TASK DETAILS ▸ Give the data again in full, without pictures.
*** Opening INPUT FOR THIS TASK ***
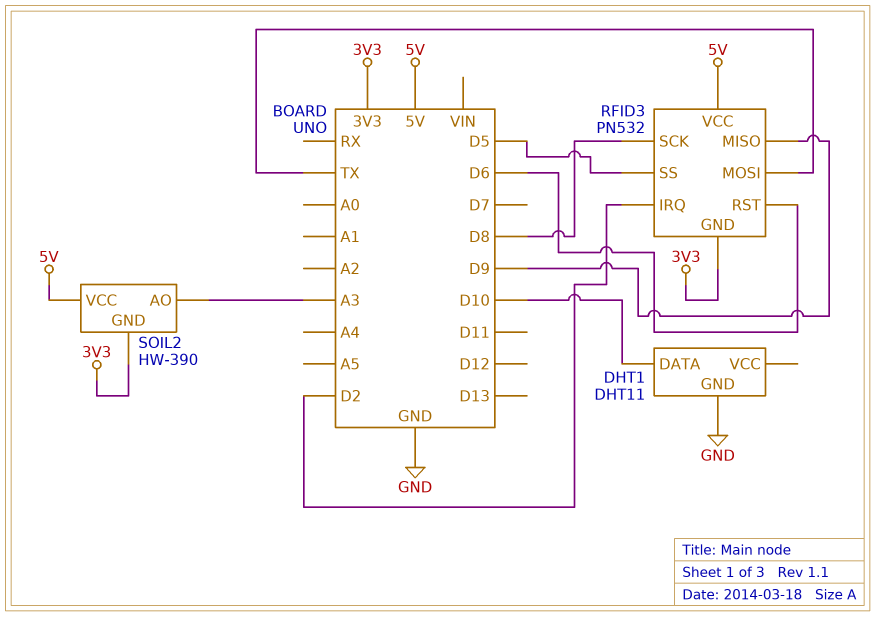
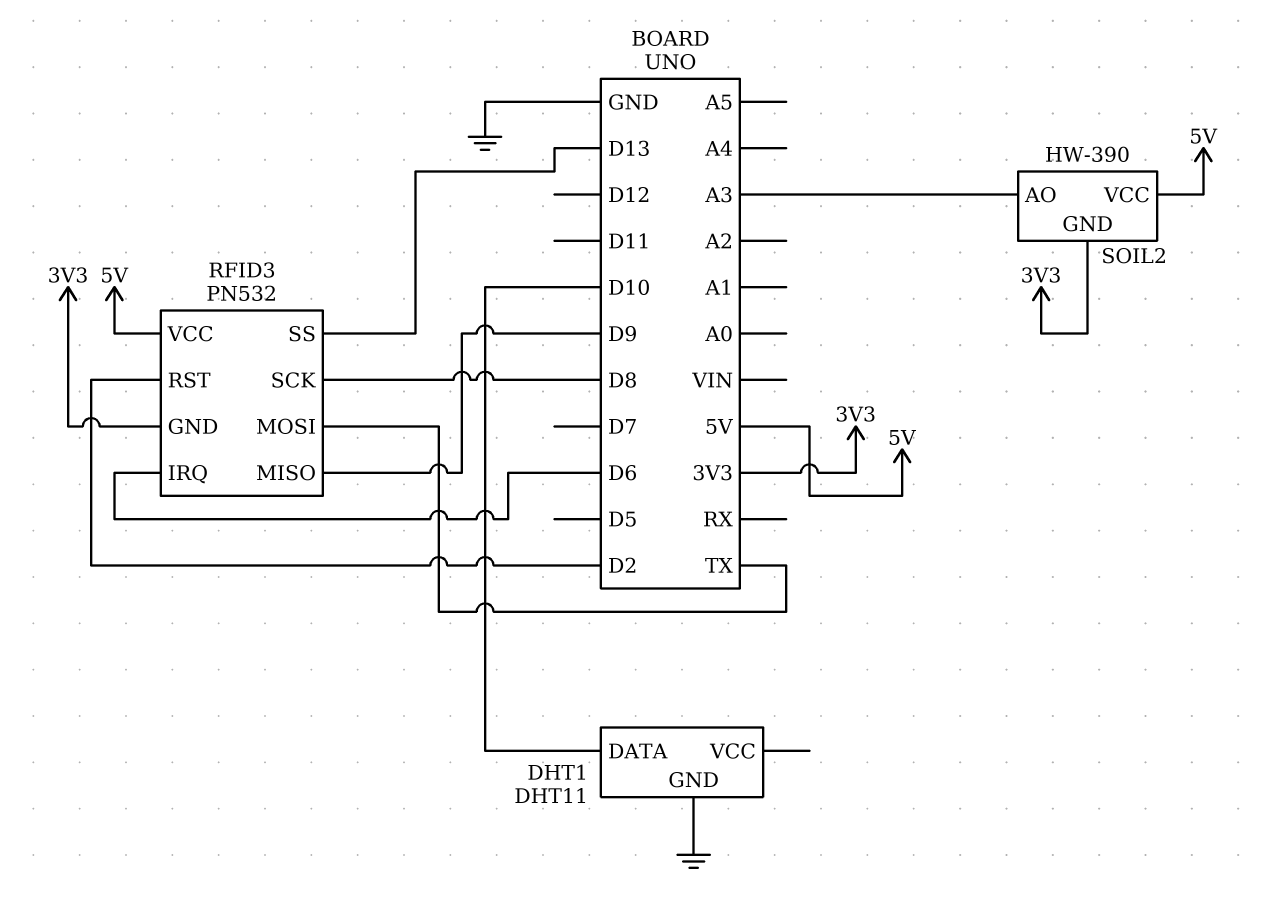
RFID3 pin IRQ: D2 -> D6
RFID3 pin RST: D6 -> D2
RFID3 pin SS: D5 -> D13

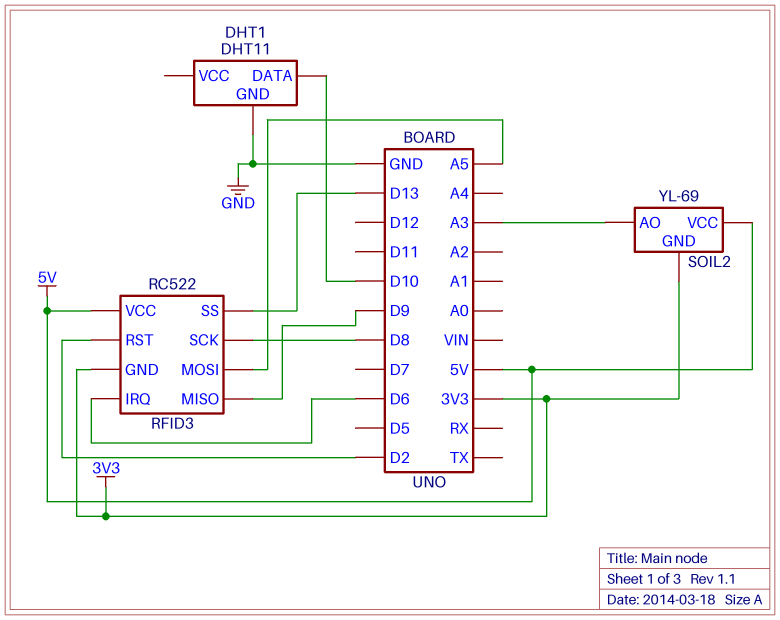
RFID3: PN532 -> RC522
RFID3 pin MOSI: TX -> A5
SOIL2: HW-390 -> YL-69

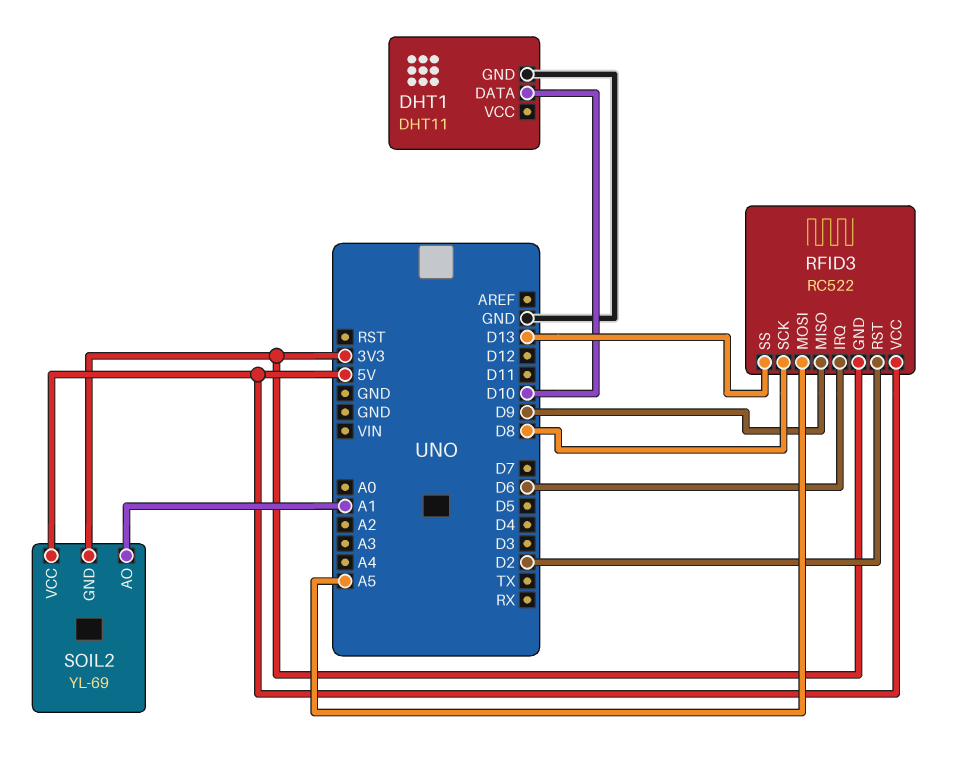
SOIL2 pin AO: A3 -> A1

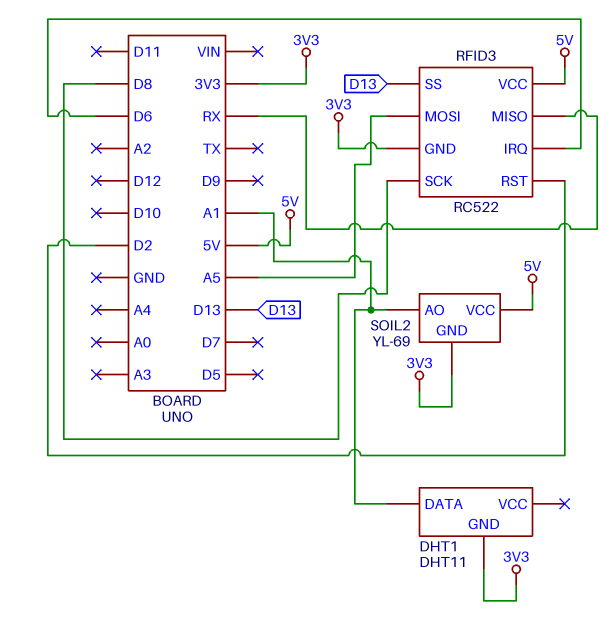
DHT1 pin DATA: D10 -> A1
DHT1 pin GND: GND -> 3V3
RFID3 pin MISO: D9 -> RX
*** Closing INPUT FOR THIS TASK ***
ANSWER FOR THIS EXERCISE ▸
RFID3 pin IRQ: D2 -> D6
RFID3 pin RST: D6 -> D2
RFID3 pin SS: D5 -> D13

RFID3: PN532 -> RC522
RFID3 pin MOSI: TX -> A5
SOIL2: HW-390 -> YL-69

SOIL2 pin AO: A3 -> A1

DHT1 pin DATA: D10 -> A1
DHT1 pin GND: GND -> 3V3
RFID3 pin MISO: D9 -> RX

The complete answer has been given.